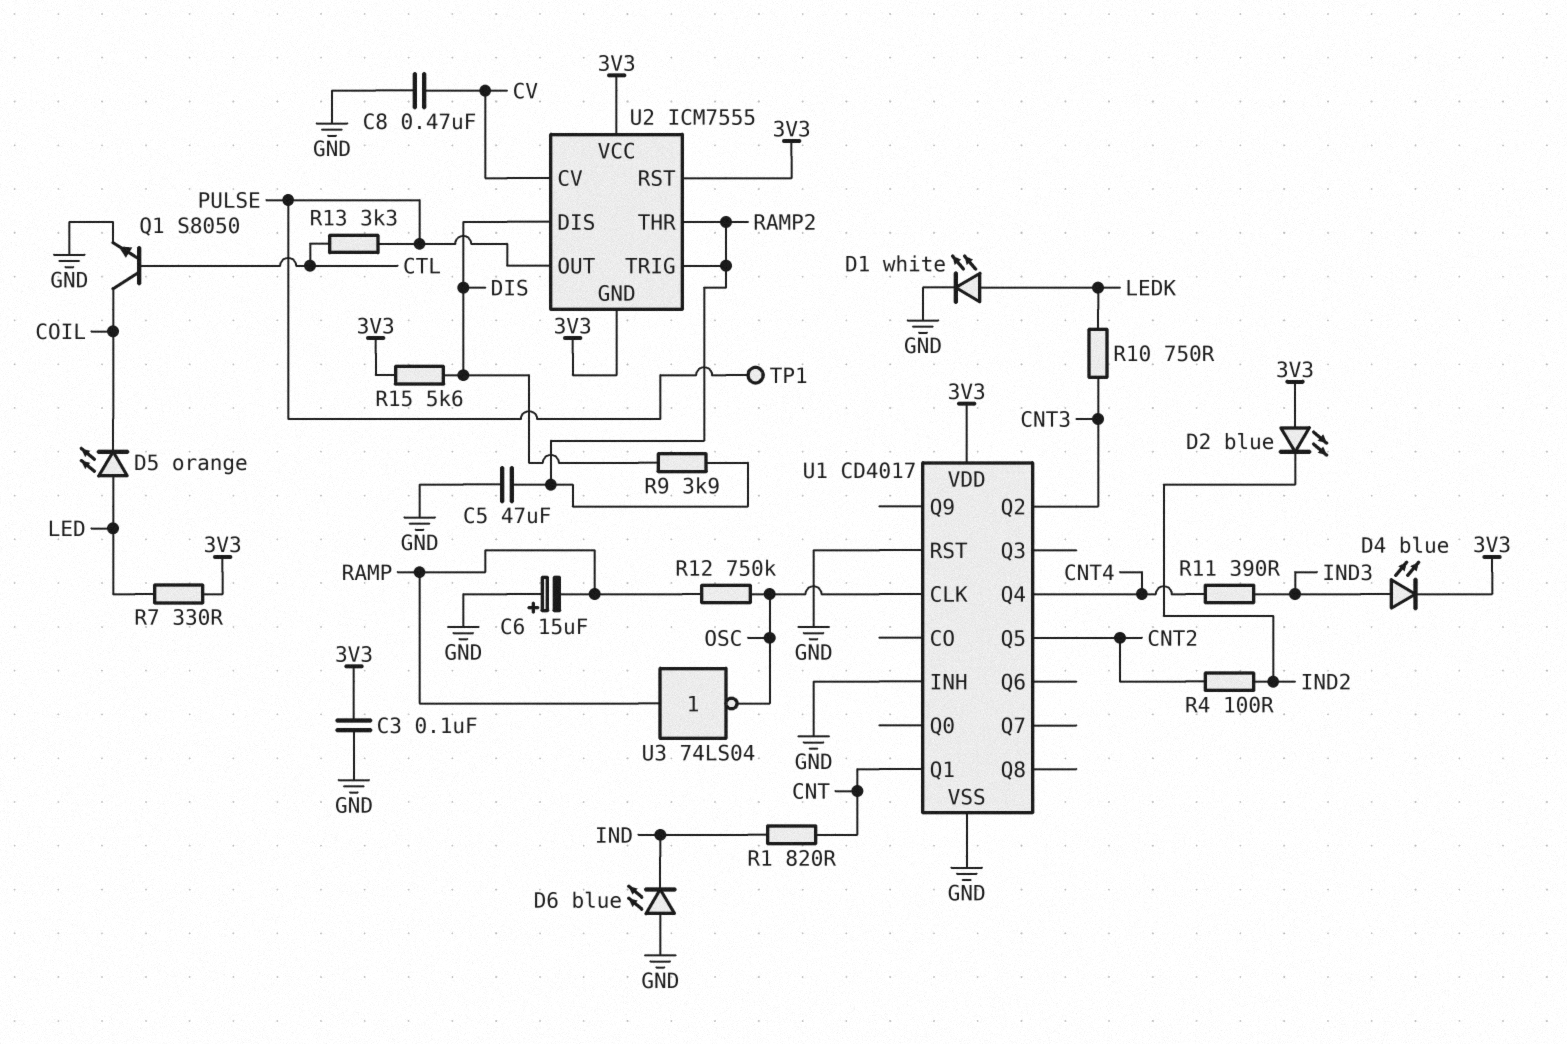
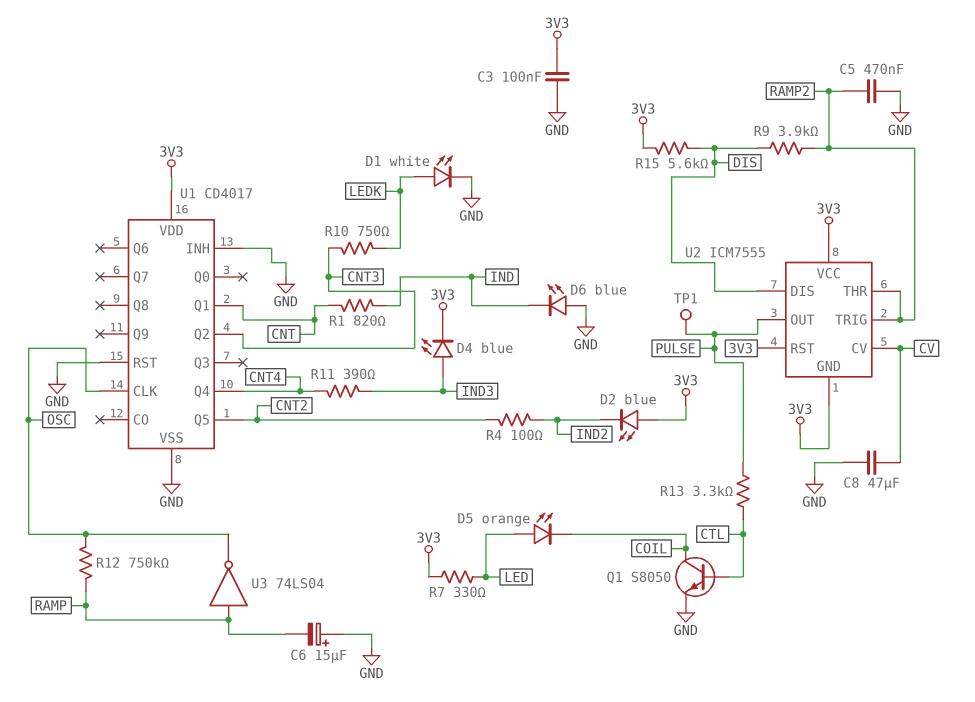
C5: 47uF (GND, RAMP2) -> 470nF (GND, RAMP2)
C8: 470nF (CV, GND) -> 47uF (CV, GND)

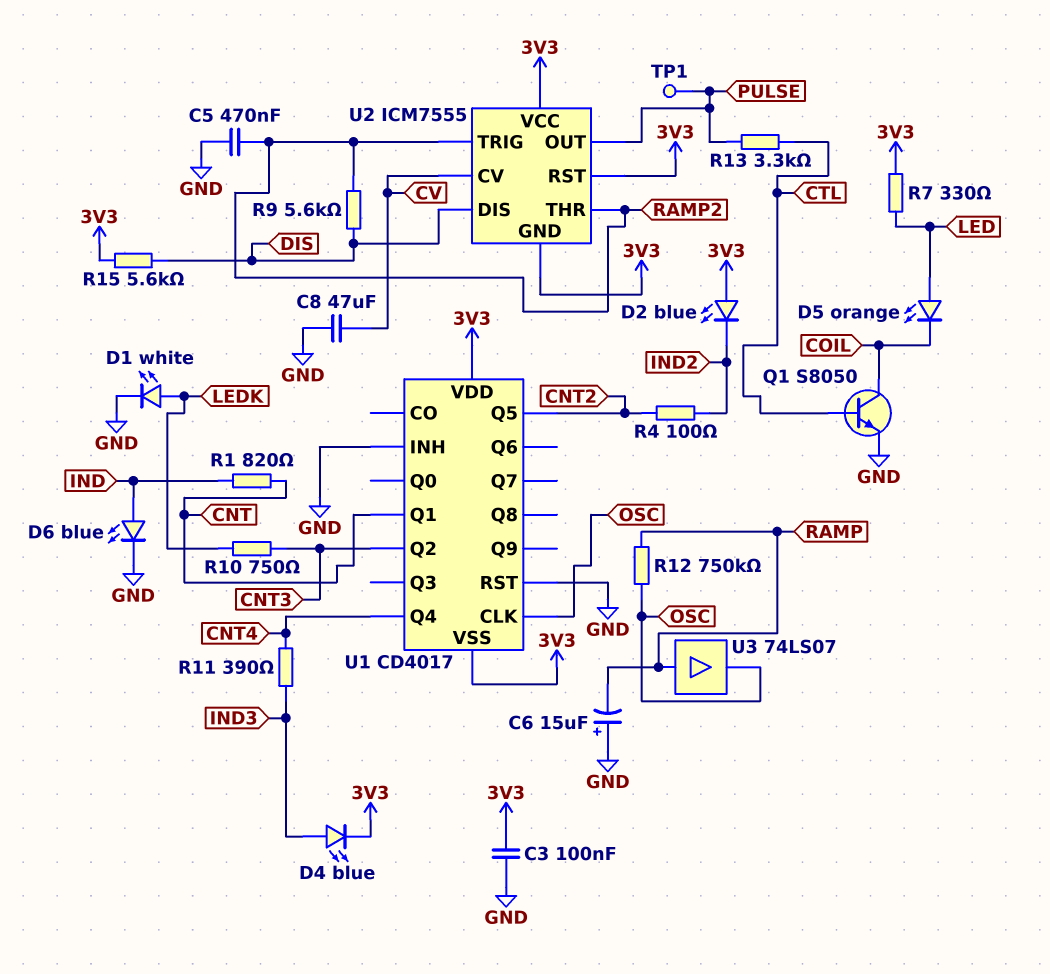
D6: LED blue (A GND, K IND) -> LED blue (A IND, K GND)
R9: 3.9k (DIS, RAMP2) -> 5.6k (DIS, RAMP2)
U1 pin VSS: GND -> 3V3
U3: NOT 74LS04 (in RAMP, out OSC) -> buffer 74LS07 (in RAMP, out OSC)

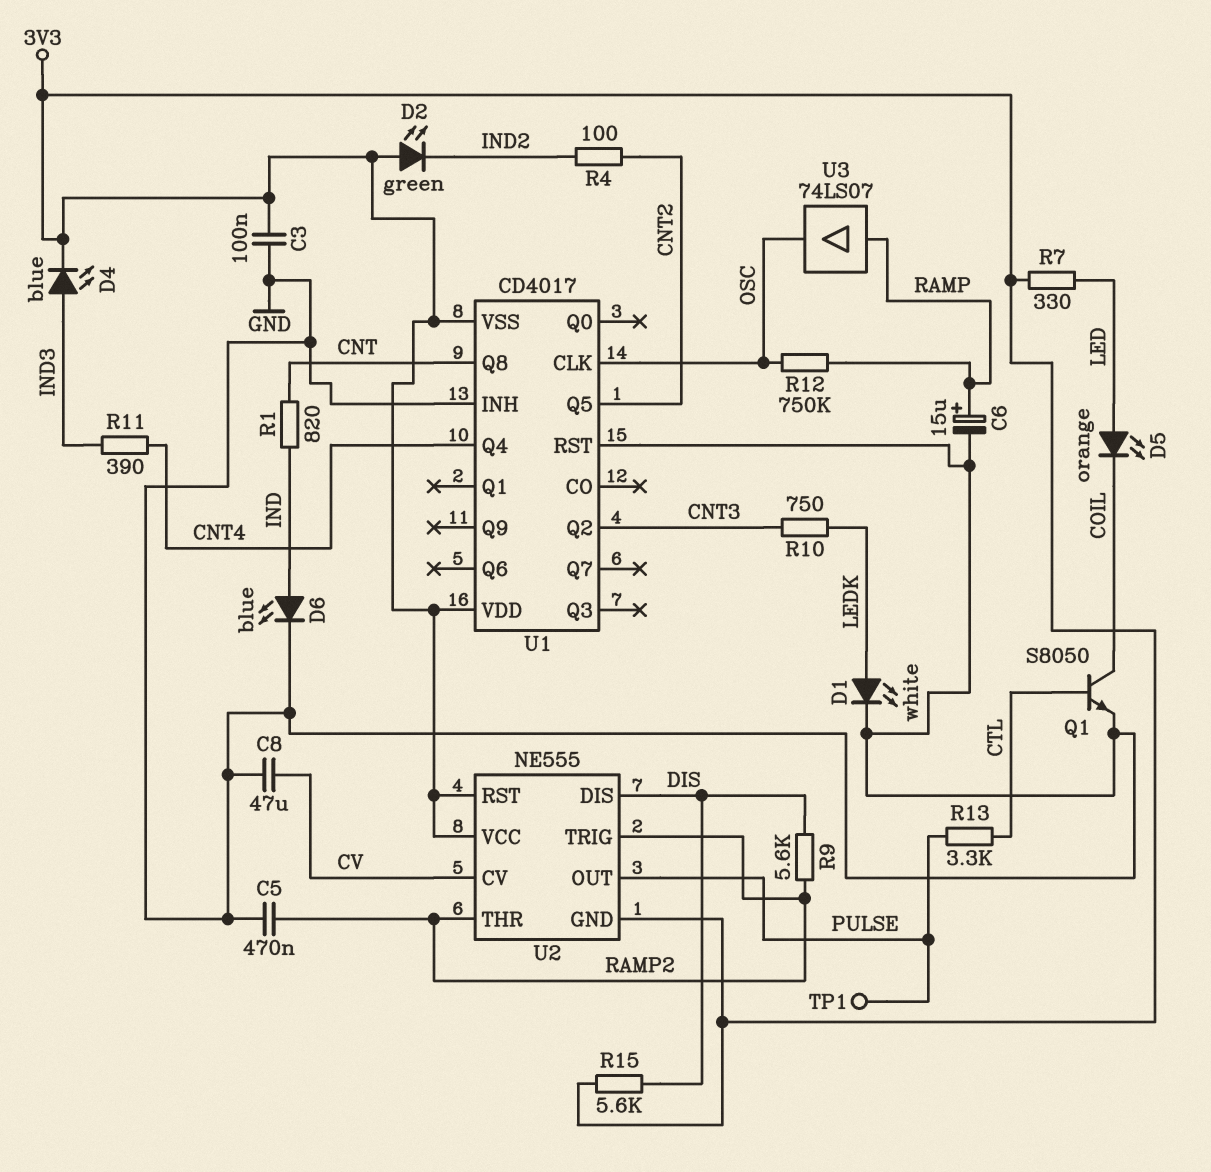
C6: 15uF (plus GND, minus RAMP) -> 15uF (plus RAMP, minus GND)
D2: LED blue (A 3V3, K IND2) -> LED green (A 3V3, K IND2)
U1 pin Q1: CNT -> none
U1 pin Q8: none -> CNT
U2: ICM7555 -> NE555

☆ ☆ ☆ ☆

What is required:
An exact reproduction of every record above is required, with no pictures included.

Exercise output:
C5: 47uF (GND, RAMP2) -> 470nF (GND, RAMP2)
C8: 470nF (CV, GND) -> 47uF (CV, GND)

D6: LED blue (A GND, K IND) -> LED blue (A IND, K GND)
R9: 3.9k (DIS, RAMP2) -> 5.6k (DIS, RAMP2)
U1 pin VSS: GND -> 3V3
U3: NOT 74LS04 (in RAMP, out OSC) -> buffer 74LS07 (in RAMP, out OSC)

C6: 15uF (plus GND, minus RAMP) -> 15uF (plus RAMP, minus GND)
D2: LED blue (A 3V3, K IND2) -> LED green (A 3V3, K IND2)
U1 pin Q1: CNT -> none
U1 pin Q8: none -> CNT
U2: ICM7555 -> NE555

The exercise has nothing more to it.